* Request *
Please copy each of the records below character for character, changing nothing.

* Excerpted data *
= = = = =
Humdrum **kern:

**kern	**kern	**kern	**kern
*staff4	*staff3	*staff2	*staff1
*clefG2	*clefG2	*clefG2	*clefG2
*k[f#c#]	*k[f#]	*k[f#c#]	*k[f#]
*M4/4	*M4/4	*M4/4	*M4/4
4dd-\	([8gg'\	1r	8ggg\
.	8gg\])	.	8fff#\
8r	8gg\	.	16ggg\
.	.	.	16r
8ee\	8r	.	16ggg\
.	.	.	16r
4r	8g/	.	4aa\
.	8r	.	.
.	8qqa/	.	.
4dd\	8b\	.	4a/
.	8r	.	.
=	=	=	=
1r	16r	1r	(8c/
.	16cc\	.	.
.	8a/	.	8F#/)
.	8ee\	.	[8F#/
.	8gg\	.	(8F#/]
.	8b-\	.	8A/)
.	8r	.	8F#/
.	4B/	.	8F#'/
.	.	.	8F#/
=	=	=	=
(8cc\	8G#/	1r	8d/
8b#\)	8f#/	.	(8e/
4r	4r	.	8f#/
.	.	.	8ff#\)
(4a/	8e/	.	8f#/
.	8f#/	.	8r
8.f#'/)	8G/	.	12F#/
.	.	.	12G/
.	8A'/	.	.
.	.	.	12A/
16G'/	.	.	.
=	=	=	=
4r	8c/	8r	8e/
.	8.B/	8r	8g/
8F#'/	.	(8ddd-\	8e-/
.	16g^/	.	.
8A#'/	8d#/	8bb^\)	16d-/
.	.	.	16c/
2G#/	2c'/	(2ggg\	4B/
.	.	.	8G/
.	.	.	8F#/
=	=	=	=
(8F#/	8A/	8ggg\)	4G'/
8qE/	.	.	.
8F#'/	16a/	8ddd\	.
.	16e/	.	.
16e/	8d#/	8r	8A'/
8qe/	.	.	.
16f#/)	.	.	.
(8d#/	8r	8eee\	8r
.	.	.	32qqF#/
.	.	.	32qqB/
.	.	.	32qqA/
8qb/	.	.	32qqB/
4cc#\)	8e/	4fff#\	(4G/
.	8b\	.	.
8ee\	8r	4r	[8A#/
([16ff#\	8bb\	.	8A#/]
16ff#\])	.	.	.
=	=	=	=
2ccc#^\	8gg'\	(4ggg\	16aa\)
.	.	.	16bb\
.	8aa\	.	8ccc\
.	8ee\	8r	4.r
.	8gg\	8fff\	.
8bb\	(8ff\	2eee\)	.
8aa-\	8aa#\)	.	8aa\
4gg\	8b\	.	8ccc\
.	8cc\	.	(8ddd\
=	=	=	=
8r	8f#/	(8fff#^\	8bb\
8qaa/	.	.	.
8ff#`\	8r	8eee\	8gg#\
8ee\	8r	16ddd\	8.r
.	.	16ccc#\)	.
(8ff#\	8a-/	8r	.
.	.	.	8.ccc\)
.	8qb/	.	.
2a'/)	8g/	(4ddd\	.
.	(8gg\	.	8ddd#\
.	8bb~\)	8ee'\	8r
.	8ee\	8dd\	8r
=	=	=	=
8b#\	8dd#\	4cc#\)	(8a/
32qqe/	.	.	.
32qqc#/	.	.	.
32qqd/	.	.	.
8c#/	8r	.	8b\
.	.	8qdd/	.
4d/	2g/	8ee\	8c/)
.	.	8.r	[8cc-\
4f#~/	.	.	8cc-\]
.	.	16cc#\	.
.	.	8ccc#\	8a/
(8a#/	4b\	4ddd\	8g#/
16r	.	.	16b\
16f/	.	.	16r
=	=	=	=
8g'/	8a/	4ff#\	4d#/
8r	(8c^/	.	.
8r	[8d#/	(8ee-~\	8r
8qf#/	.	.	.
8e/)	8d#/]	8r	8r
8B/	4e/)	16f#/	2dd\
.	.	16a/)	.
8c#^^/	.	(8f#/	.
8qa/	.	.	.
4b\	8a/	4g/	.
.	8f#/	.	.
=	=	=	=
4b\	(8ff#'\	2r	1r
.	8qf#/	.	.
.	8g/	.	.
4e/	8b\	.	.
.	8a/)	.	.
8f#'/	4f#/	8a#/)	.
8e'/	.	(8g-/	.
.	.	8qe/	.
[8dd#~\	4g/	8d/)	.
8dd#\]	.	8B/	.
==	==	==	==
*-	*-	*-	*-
= = = = =
* Response to the task *
Humdrum **kern:

**kern	**kern	**kern	**kern
*staff4	*staff3	*staff2	*staff1
*clefG2	*clefG2	*clefG2	*clefG2
*k[f#c#]	*k[f#]	*k[f#c#]	*k[f#]
*M4/4	*M4/4	*M4/4	*M4/4
4dd-\	([8gg'\	1r	8ggg\
.	8gg\])	.	8fff#\
8r	8gg\	.	16ggg\
.	.	.	16r
8ee\	8r	.	16ggg\
.	.	.	16r
4r	8g/	.	4aa\
.	8r	.	.
.	8qqa/	.	.
4dd\	8b\	.	4a/
.	8r	.	.
=	=	=	=
1r	16r	1r	(8c/
.	16cc\	.	.
.	8a/	.	8F#/)
.	8ee\	.	[8F#/
.	8gg\	.	(8F#/]
.	8b-\	.	8A/)
.	8r	.	8F#/
.	4B/	.	8F#'/
.	.	.	8F#/
=	=	=	=
(8cc\	8G#/	1r	8d/
8b#\)	8f#/	.	(8e/
4r	4r	.	8f#/
.	.	.	8ff#\)
(4a/	8e/	.	8f#/
.	8f#/	.	8r
8.f#'/)	8G/	.	12F#/
.	.	.	12G/
.	8A'/	.	.
.	.	.	12A/
16G'/	.	.	.
=	=	=	=
4r	8c/	8r	8e/
.	8.B/	8r	8g/
8F#'/	.	(8ddd-\	8e-/
.	16g^/	.	.
8A#'/	8d#/	8bb^\)	16d-/
.	.	.	16c/
2G#/	2c'/	(2ggg\	4B/
.	.	.	8G/
.	.	.	8F#/
=	=	=	=
(8F#/	8A/	8ggg\)	4G'/
8qE/	.	.	.
8F#'/	16a/	8ddd\	.
.	16e/	.	.
16e/	8d#/	8r	8A'/
8qe/	.	.	.
16f#/)	.	.	.
(8d#/	8r	8eee\	8r
.	.	.	32qqF#/
.	.	.	32qqB/
.	.	.	32qqA/
8qb/	.	.	32qqB/
4cc#\)	8e/	4fff#\	(4G/
.	8b\	.	.
8ee\	8r	4r	[8A#/
([16ff#\	8bb\	.	8A#/]
16ff#\])	.	.	.
=	=	=	=
2ccc#^\	8gg'\	(4ggg\	16aa\)
.	.	.	16bb\
.	8aa\	.	8ccc\
.	8ee\	8r	4.r
.	8gg\	8fff\	.
8bb\	(8ff\	2eee\)	.
8aa-\	8aa#\)	.	8aa\
4gg\	8b\	.	8ccc\
.	8cc\	.	(8ddd\
=	=	=	=
8r	8f#/	(8fff#^\	8bb\
8qaa/	.	.	.
8ff#`\	8r	8eee\	8gg#\
8ee\	8r	16ddd\	8.r
.	.	16ccc#\)	.
(8ff#\	8a-/	8r	.
.	.	.	8.ccc\)
.	8qb/	.	.
2a'/)	8g/	(4ddd\	.
.	(8gg\	.	8ddd#\
.	8bb~\)	8ee'\	8r
.	8ee\	8dd\	8r
=	=	=	=
8b#\	8dd#\	4cc#\)	(8a/
32qqe/	.	.	.
32qqc#/	.	.	.
32qqd/	.	.	.
8c#/	8r	.	8b\
.	.	8qdd/	.
4d/	2g/	8ee\	8c/)
.	.	8.r	[8cc-\
4f#~/	.	.	8cc-\]
.	.	16cc#\	.
.	.	8ccc#\	8a/
(8a#/	4b\	4ddd\	8g#/
16r	.	.	16b\
16f/	.	.	16r
=	=	=	=
8g'/	8a/	4ff#\	4d#/
8r	(8c^/	.	.
8r	[8d#/	(8ee-~\	8r
8qf#/	.	.	.
8e/)	8d#/]	8r	8r
8B/	4e/)	16f#/	2dd\
.	.	16a/)	.
8c#^^/	.	(8f#/	.
8qa/	.	.	.
4b\	8a/	4g/	.
.	8f#/	.	.
=	=	=	=
4b\	(8ff#'\	2r	1r
.	8qf#/	.	.
.	8g/	.	.
4e/	8b\	.	.
.	8a/)	.	.
8f#'/	4f#/	8a#/)	.
8e'/	.	(8g-/	.
.	.	8qe/	.
[8dd#~\	4g/	8d/)	.
8dd#\]	.	8B/	.
==	==	==	==
*-	*-	*-	*-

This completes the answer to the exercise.